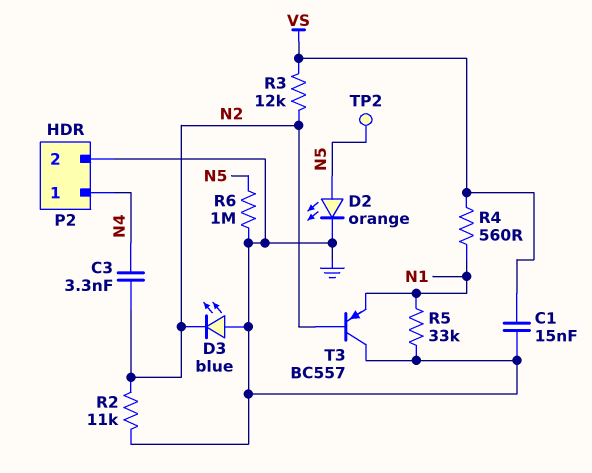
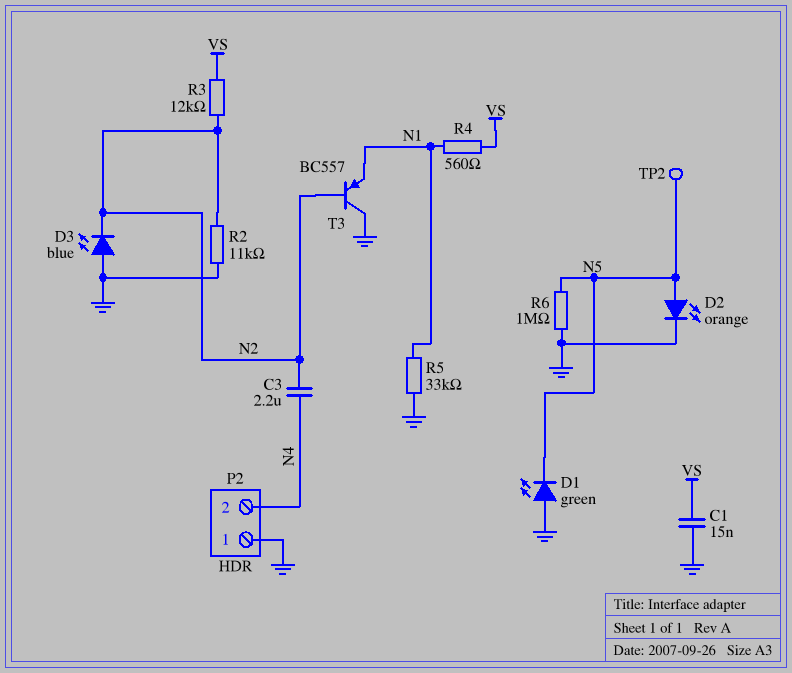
C3: 3.3nF (N2, N4) -> 2.2uF (N2, N4)
D1: none -> LED green (A GND, K N5)
P2 pin 1: N4 -> GND
P2 pin 2: GND -> N4

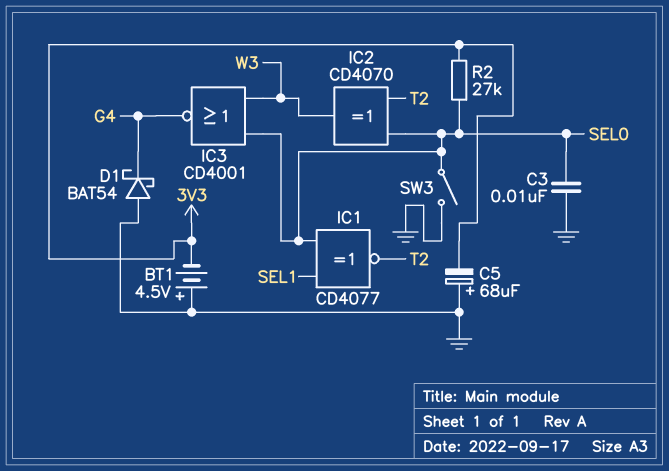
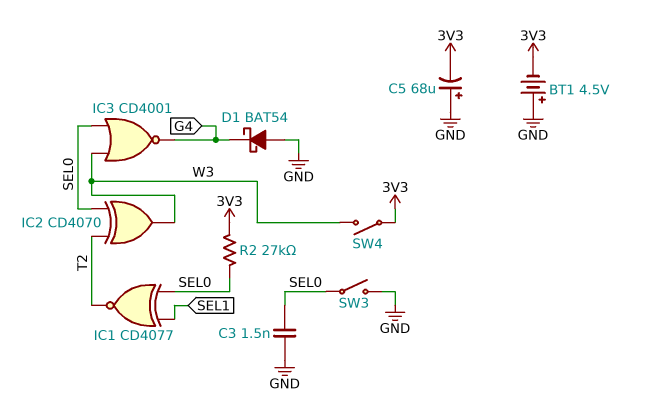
C3: 10nF (GND, SEL0) -> 1.5nF (GND, SEL0)
SW4: none -> switch (3V3, W3)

____________________

**Exercise:**
Search each line of the listing for the word "none", then state how many lines contain it and nothing else.

**Solved problem:**
2